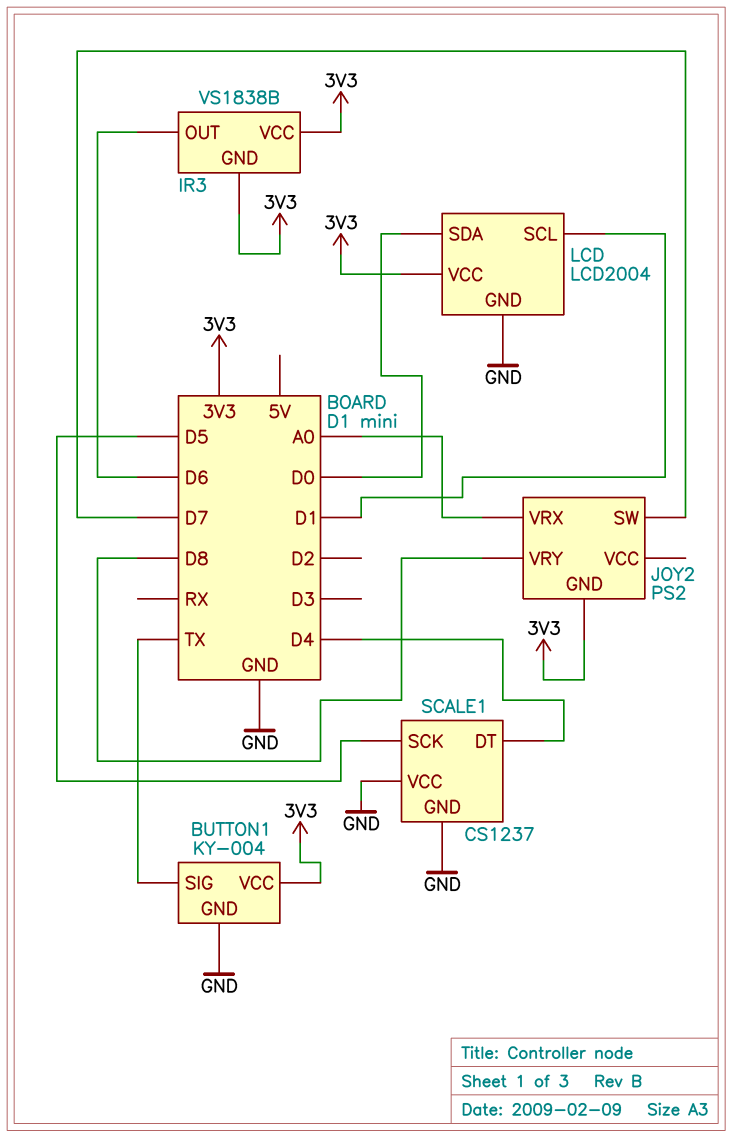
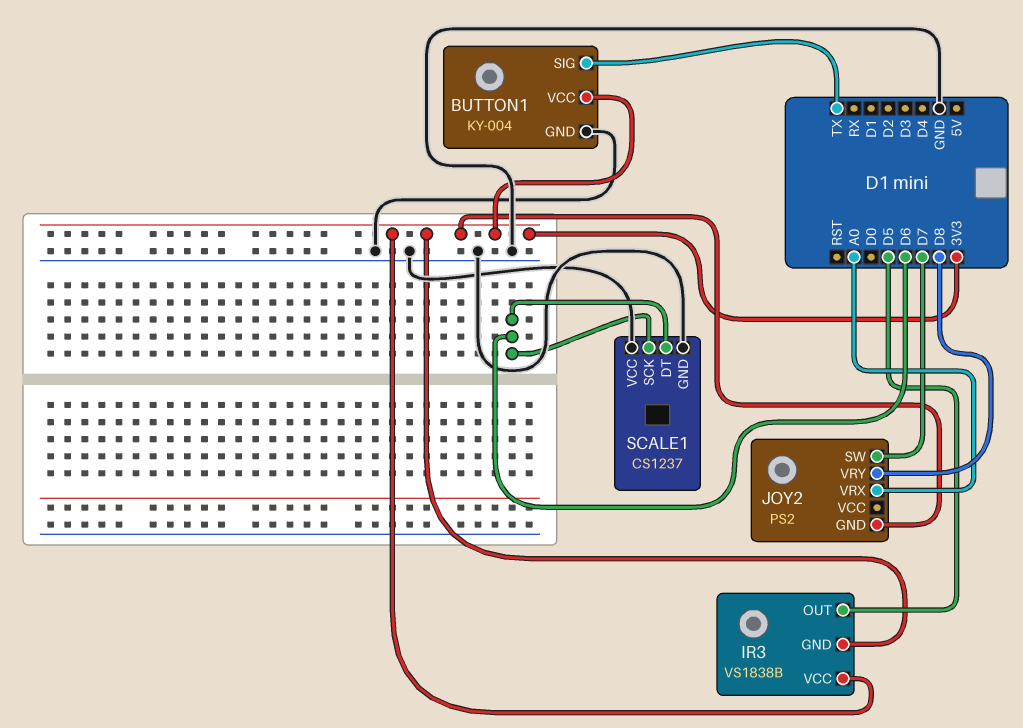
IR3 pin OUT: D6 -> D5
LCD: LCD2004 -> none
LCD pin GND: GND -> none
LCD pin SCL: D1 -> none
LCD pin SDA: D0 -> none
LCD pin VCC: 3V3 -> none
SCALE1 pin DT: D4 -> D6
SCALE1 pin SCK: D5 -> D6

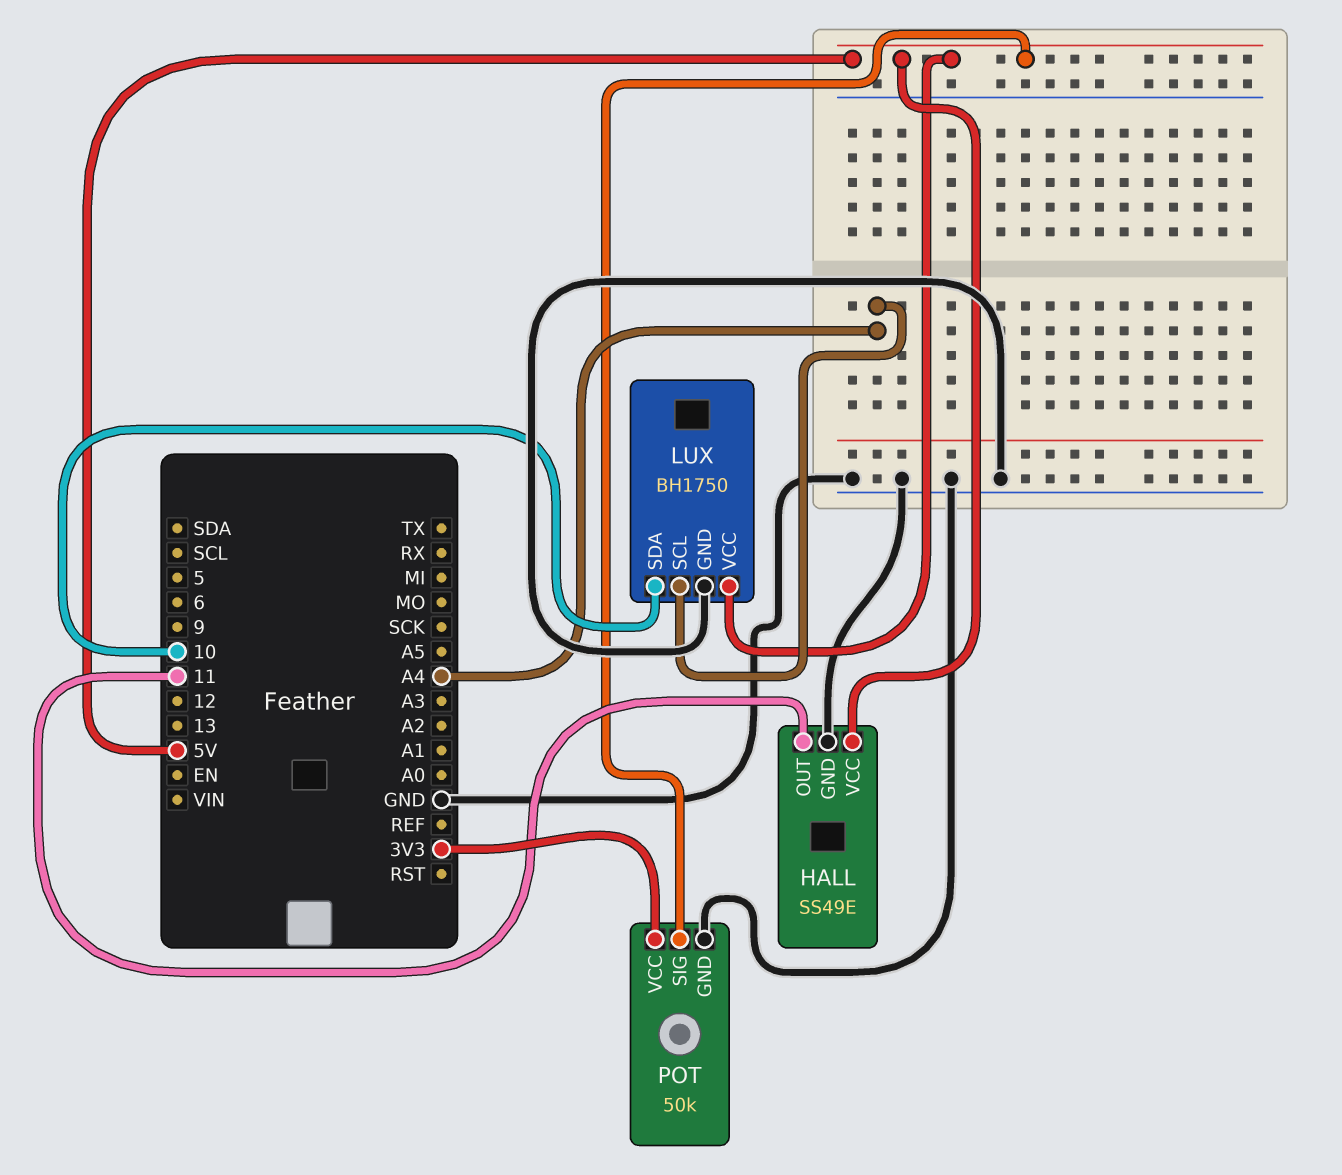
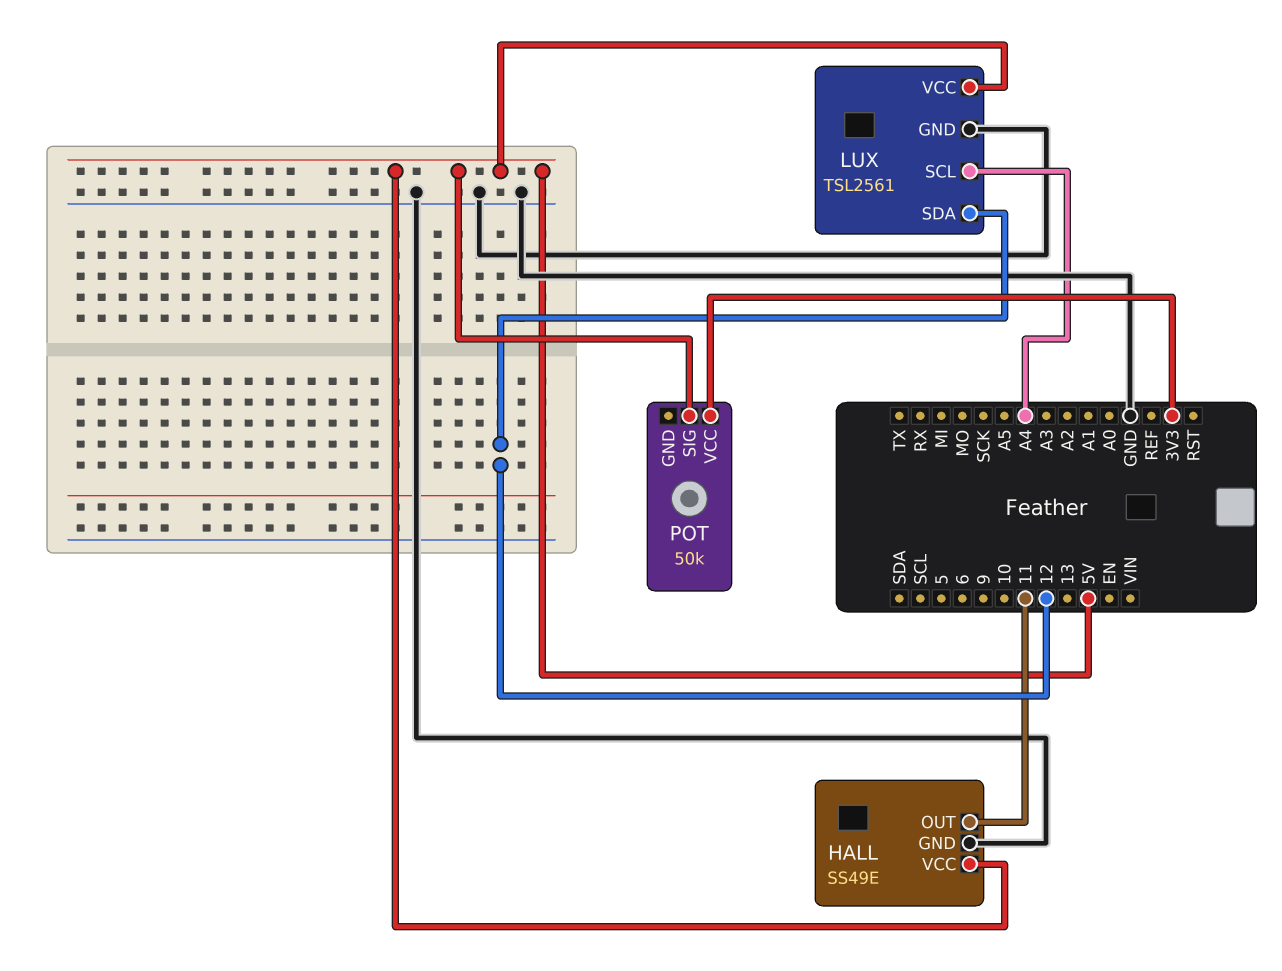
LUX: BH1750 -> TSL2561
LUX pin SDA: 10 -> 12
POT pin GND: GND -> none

## REQUIREMENT:
Return the entries above exactly and in full; do not include images.

## TASK SOLUTION:
IR3 pin OUT: D6 -> D5
LCD: LCD2004 -> none
LCD pin GND: GND -> none
LCD pin SCL: D1 -> none
LCD pin SDA: D0 -> none
LCD pin VCC: 3V3 -> none
SCALE1 pin DT: D4 -> D6
SCALE1 pin SCK: D5 -> D6

LUX: BH1750 -> TSL2561
LUX pin SDA: 10 -> 12
POT pin GND: GND -> none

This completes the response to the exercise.